REQUIRED ACTION -> Beginning with the line that has "yellow brick I1:I6", please write out each remaining line of the listing below, word for word.

GIVEN RECORDS ->
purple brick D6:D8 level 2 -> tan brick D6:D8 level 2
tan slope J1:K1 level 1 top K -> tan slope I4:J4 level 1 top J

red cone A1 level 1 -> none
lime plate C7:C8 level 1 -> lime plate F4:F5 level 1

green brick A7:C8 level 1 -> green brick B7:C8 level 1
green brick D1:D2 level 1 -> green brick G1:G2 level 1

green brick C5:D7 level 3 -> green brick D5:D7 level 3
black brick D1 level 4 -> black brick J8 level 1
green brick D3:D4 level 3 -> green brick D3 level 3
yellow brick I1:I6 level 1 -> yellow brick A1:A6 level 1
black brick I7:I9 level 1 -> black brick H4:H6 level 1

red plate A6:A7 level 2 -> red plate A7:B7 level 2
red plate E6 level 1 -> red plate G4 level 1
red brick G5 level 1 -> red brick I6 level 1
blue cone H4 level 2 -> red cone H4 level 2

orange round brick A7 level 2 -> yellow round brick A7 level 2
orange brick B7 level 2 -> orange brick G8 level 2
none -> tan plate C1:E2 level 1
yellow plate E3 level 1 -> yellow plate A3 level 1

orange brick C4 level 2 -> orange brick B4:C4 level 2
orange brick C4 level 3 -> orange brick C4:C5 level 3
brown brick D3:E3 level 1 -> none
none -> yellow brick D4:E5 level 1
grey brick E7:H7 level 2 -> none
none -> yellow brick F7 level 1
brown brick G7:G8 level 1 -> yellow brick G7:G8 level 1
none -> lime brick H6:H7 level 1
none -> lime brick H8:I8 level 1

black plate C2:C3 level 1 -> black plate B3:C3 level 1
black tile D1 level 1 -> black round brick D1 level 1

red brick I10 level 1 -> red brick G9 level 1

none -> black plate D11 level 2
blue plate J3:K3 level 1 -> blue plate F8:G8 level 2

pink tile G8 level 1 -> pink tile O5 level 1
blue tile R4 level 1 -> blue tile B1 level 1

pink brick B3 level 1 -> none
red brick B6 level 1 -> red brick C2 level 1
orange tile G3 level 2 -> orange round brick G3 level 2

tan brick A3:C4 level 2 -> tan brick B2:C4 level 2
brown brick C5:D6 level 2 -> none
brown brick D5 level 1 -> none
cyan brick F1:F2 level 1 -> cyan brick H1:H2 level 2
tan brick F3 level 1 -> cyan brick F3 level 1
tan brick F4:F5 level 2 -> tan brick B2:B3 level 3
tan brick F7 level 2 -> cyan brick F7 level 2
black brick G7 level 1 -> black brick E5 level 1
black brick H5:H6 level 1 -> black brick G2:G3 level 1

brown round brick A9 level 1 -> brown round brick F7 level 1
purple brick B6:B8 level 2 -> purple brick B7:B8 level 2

ANSWER SECTION ->
yellow brick I1:I6 level 1 -> yellow brick A1:A6 level 1
black brick I7:I9 level 1 -> black brick H4:H6 level 1

red plate A6:A7 level 2 -> red plate A7:B7 level 2
red plate E6 level 1 -> red plate G4 level 1
red brick G5 level 1 -> red brick I6 level 1
blue cone H4 level 2 -> red cone H4 level 2

orange round brick A7 level 2 -> yellow round brick A7 level 2
orange brick B7 level 2 -> orange brick G8 level 2
none -> tan plate C1:E2 level 1
yellow plate E3 level 1 -> yellow plate A3 level 1

orange brick C4 level 2 -> orange brick B4:C4 level 2
orange brick C4 level 3 -> orange brick C4:C5 level 3
brown brick D3:E3 level 1 -> none
none -> yellow brick D4:E5 level 1
grey brick E7:H7 level 2 -> none
none -> yellow brick F7 level 1
brown brick G7:G8 level 1 -> yellow brick G7:G8 level 1
none -> lime brick H6:H7 level 1
none -> lime brick H8:I8 level 1

black plate C2:C3 level 1 -> black plate B3:C3 level 1
black tile D1 level 1 -> black round brick D1 level 1

red brick I10 level 1 -> red brick G9 level 1

none -> black plate D11 level 2
blue plate J3:K3 level 1 -> blue plate F8:G8 level 2

pink tile G8 level 1 -> pink tile O5 level 1
blue tile R4 level 1 -> blue tile B1 level 1

pink brick B3 level 1 -> none
red brick B6 level 1 -> red brick C2 level 1
orange tile G3 level 2 -> orange round brick G3 level 2

tan brick A3:C4 level 2 -> tan brick B2:C4 level 2
brown brick C5:D6 level 2 -> none
brown brick D5 level 1 -> none
cyan brick F1:F2 level 1 -> cyan brick H1:H2 level 2
tan brick F3 level 1 -> cyan brick F3 level 1
tan brick F4:F5 level 2 -> tan brick B2:B3 level 3
tan brick F7 level 2 -> cyan brick F7 level 2
black brick G7 level 1 -> black brick E5 level 1
black brick H5:H6 level 1 -> black brick G2:G3 level 1

brown round brick A9 level 1 -> brown round brick F7 level 1
purple brick B6:B8 level 2 -> purple brick B7:B8 level 2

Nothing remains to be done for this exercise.